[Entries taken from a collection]
*** Block opens ***

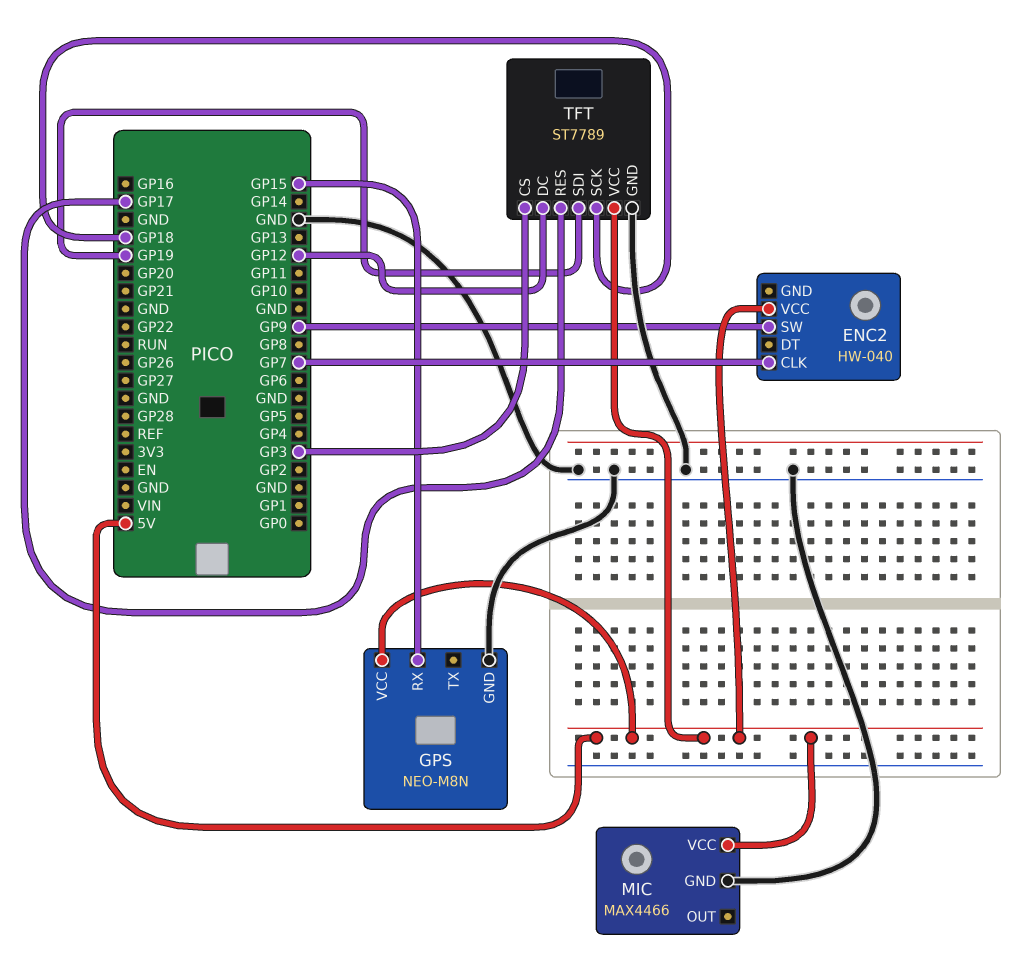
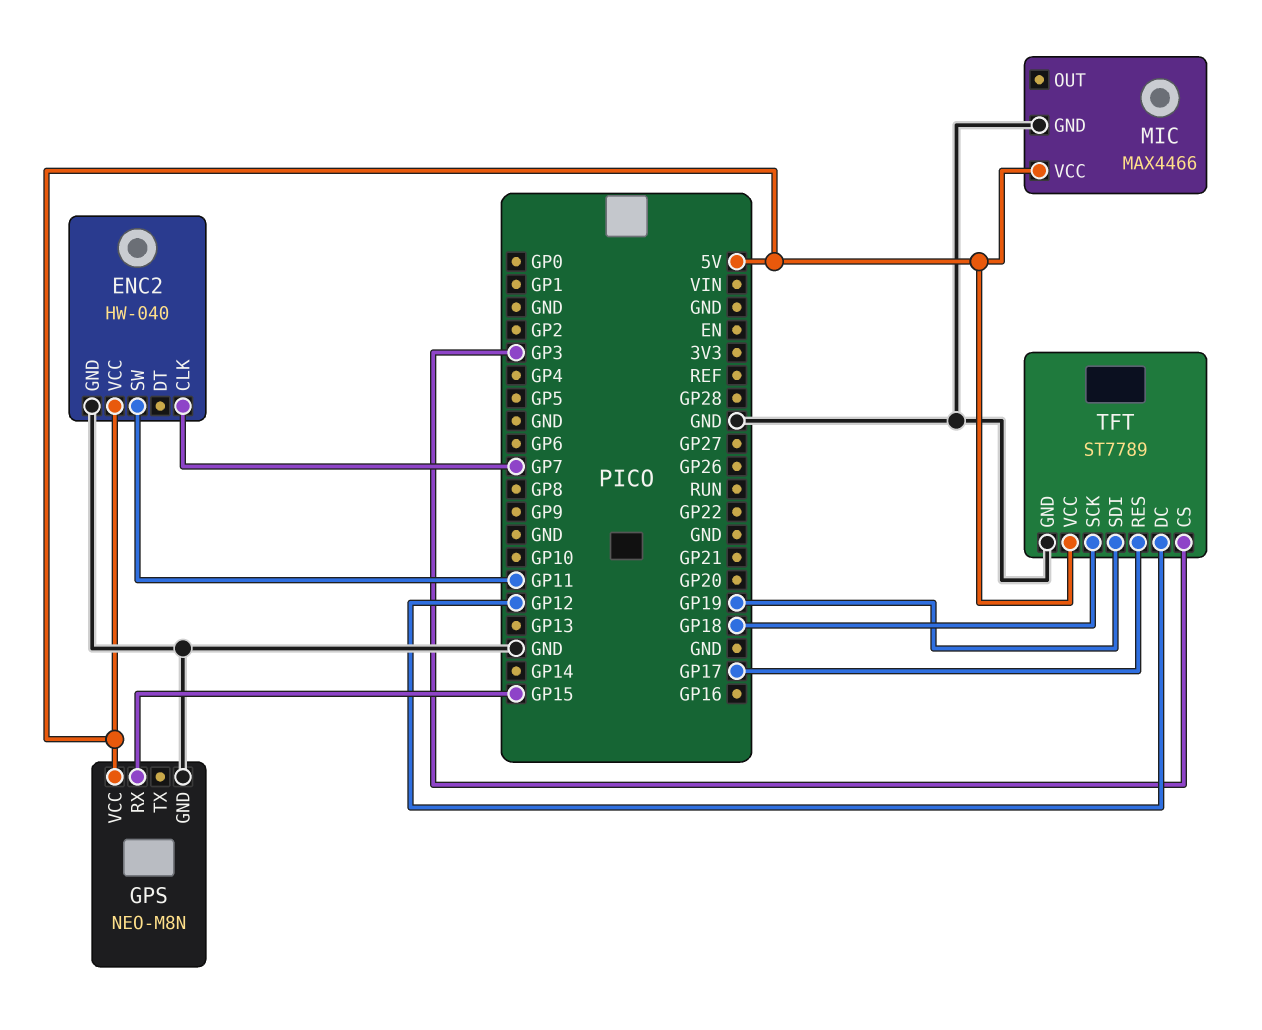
ENC2 pin GND: none -> GND
ENC2 pin SW: GP9 -> GP11

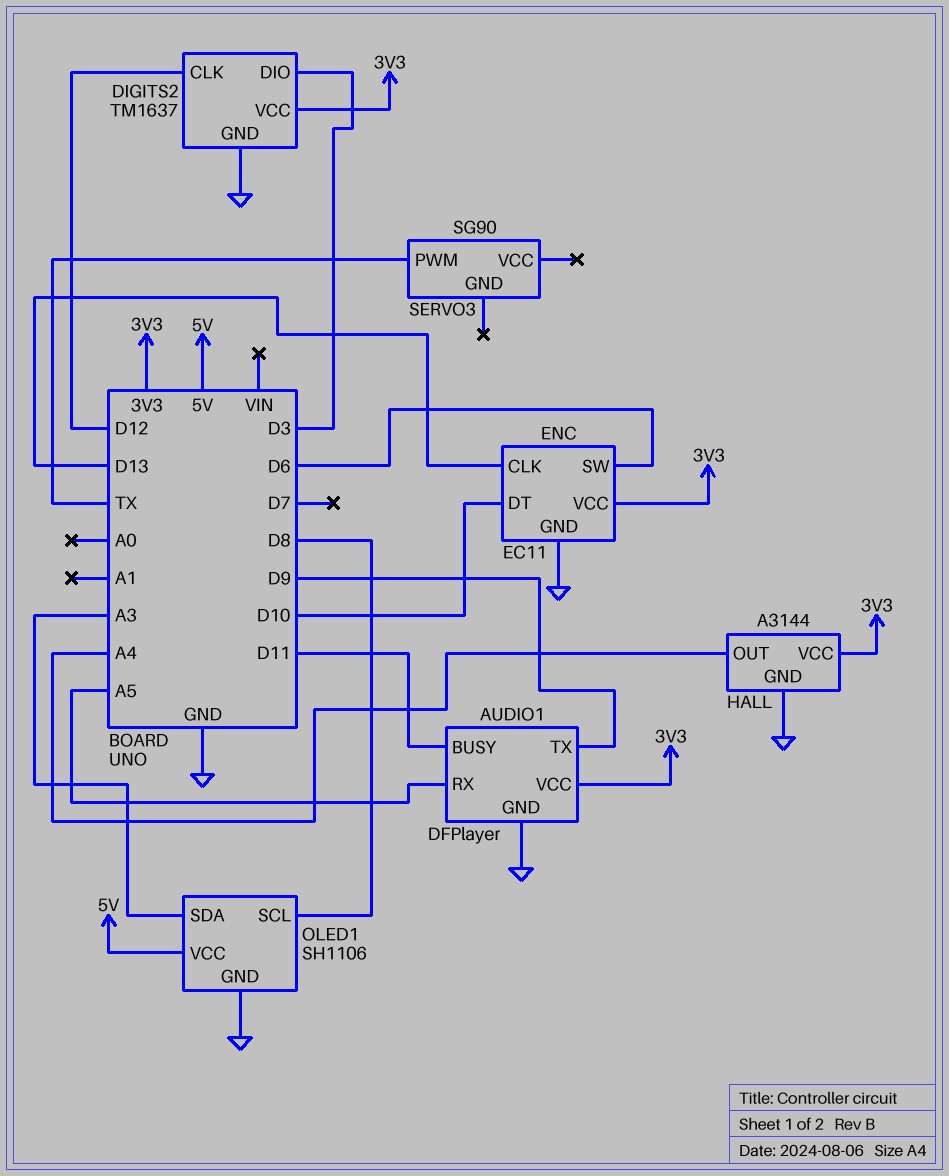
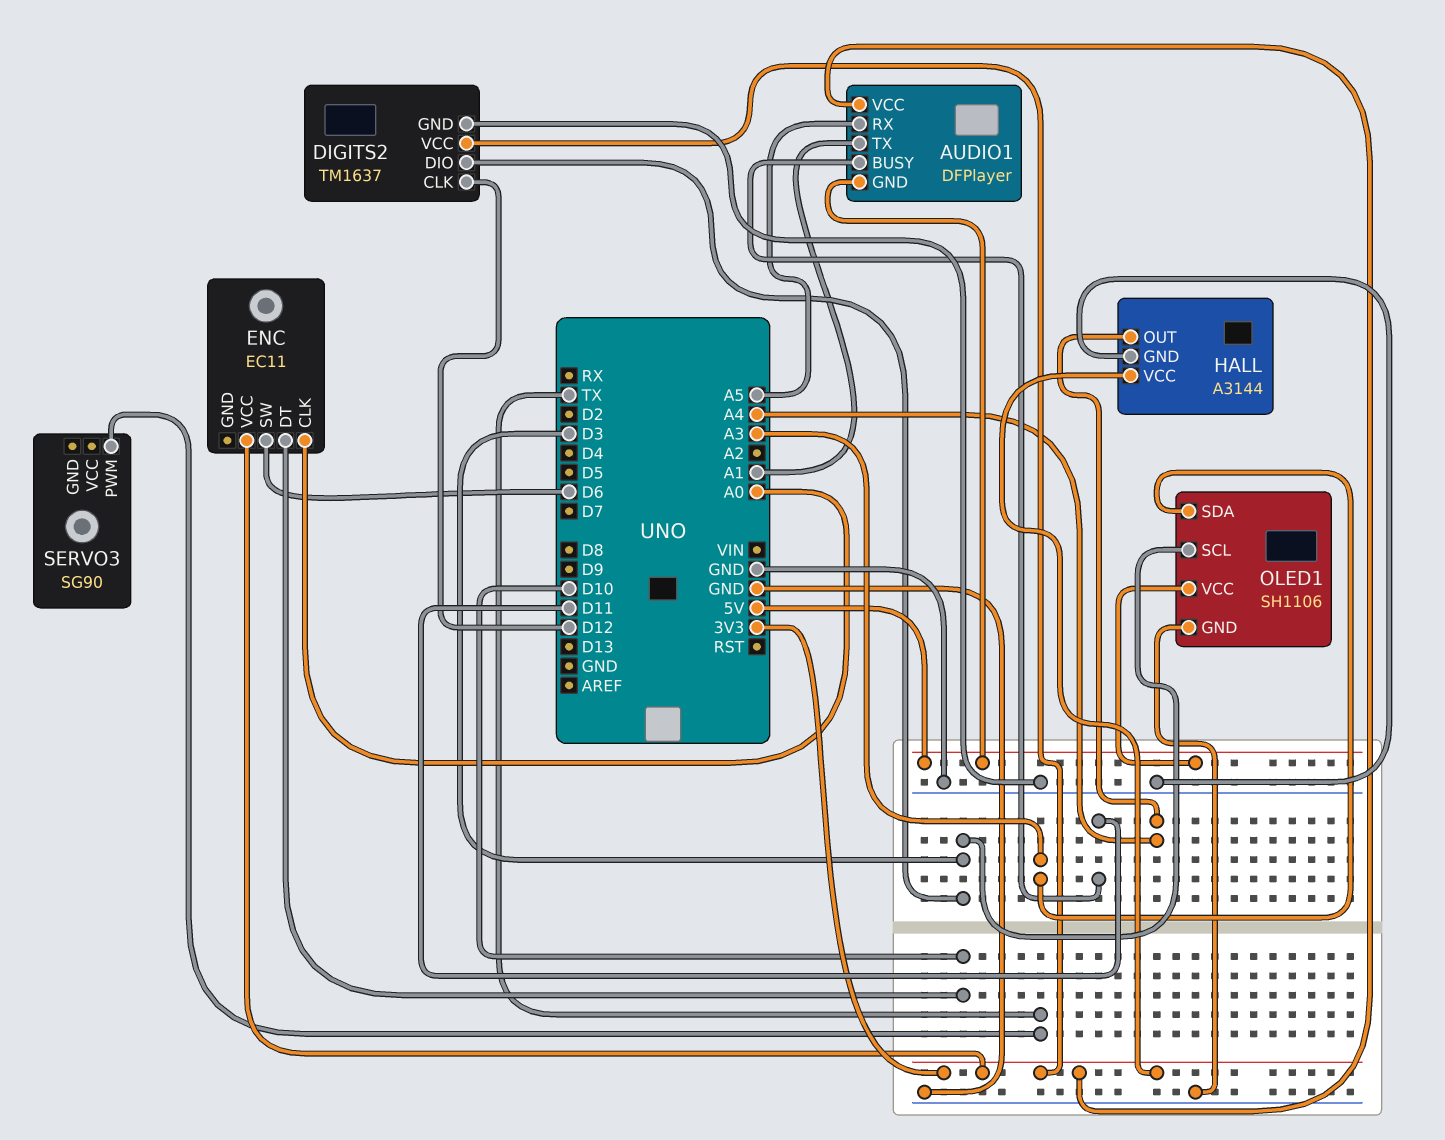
AUDIO1 pin GND: GND -> 5V
AUDIO1 pin TX: D9 -> A1
ENC pin CLK: D13 -> A0
ENC pin GND: GND -> none
OLED1 pin SCL: D8 -> D3

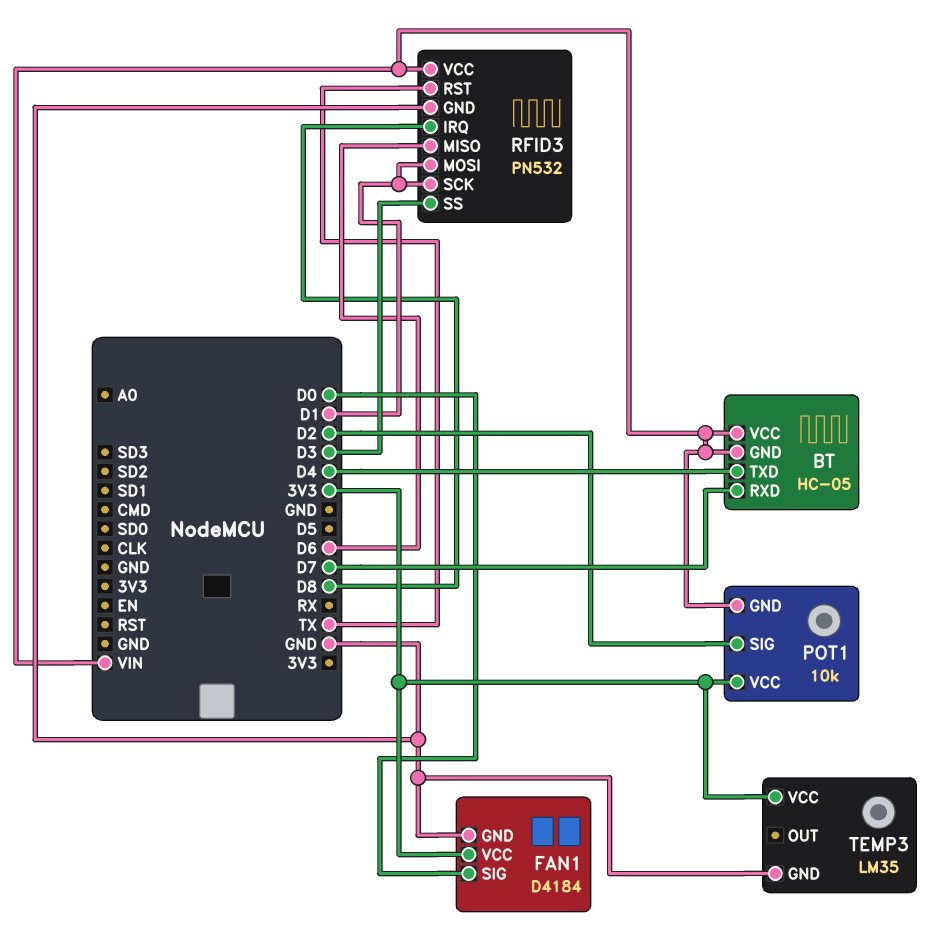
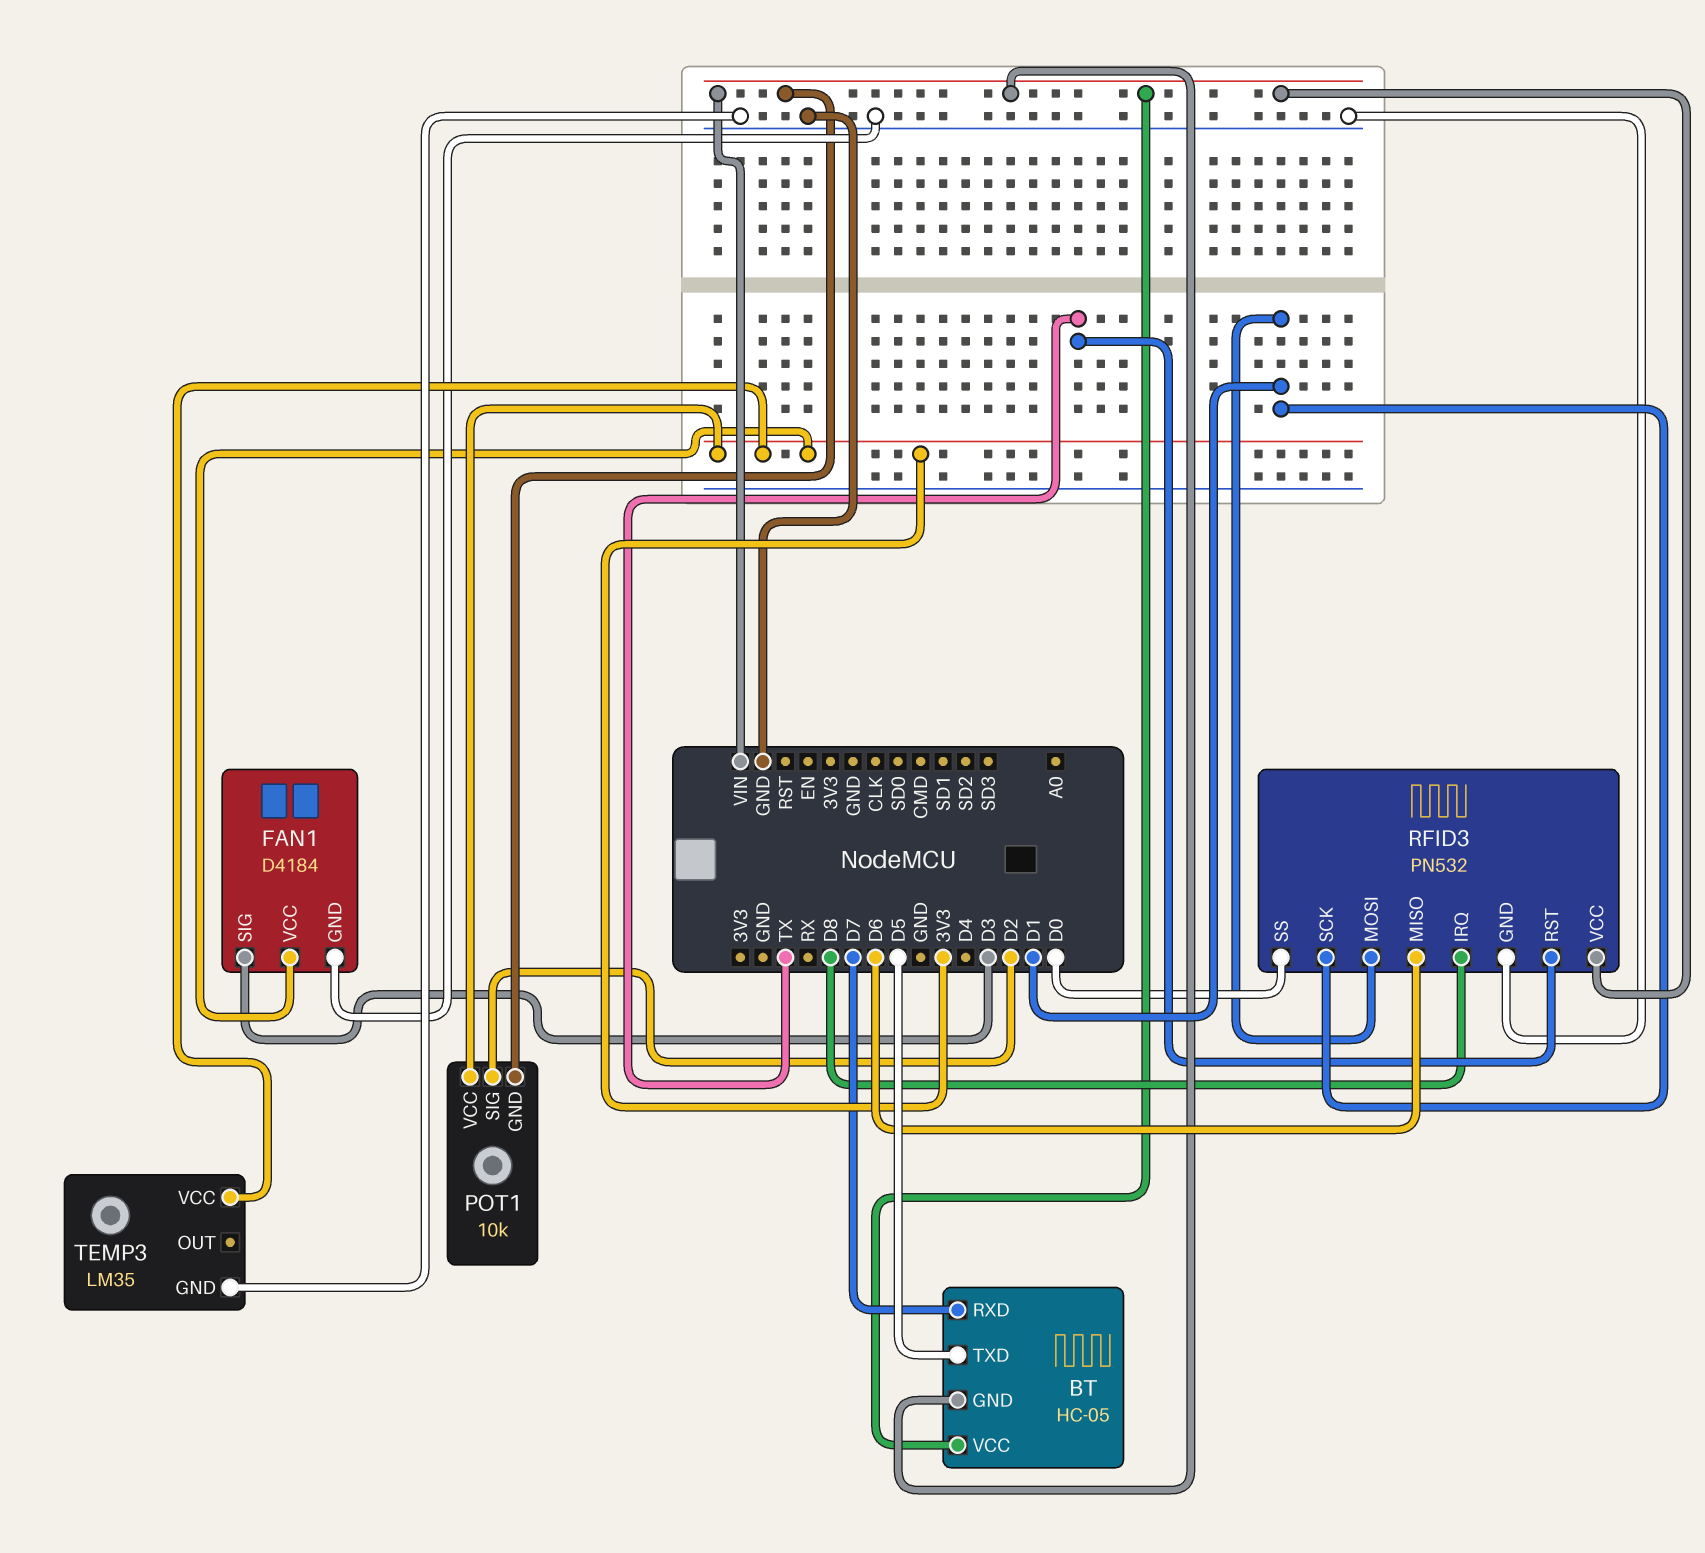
BT pin TXD: D4 -> D5
FAN1 pin SIG: D0 -> D3
RFID3 pin SS: D3 -> D0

*** Block closes ***

▶ WHAT NEEDS TO BE DONE: Only the lines from the one that holds "ENC pin CLK: D13 -> A0" through the end of the records above should be printed again, exactly as they are. Leave out the pictures.

▶ ANSWER FOR THE TASK:
ENC pin CLK: D13 -> A0
ENC pin GND: GND -> none
OLED1 pin SCL: D8 -> D3

BT pin TXD: D4 -> D5
FAN1 pin SIG: D0 -> D3
RFID3 pin SS: D3 -> D0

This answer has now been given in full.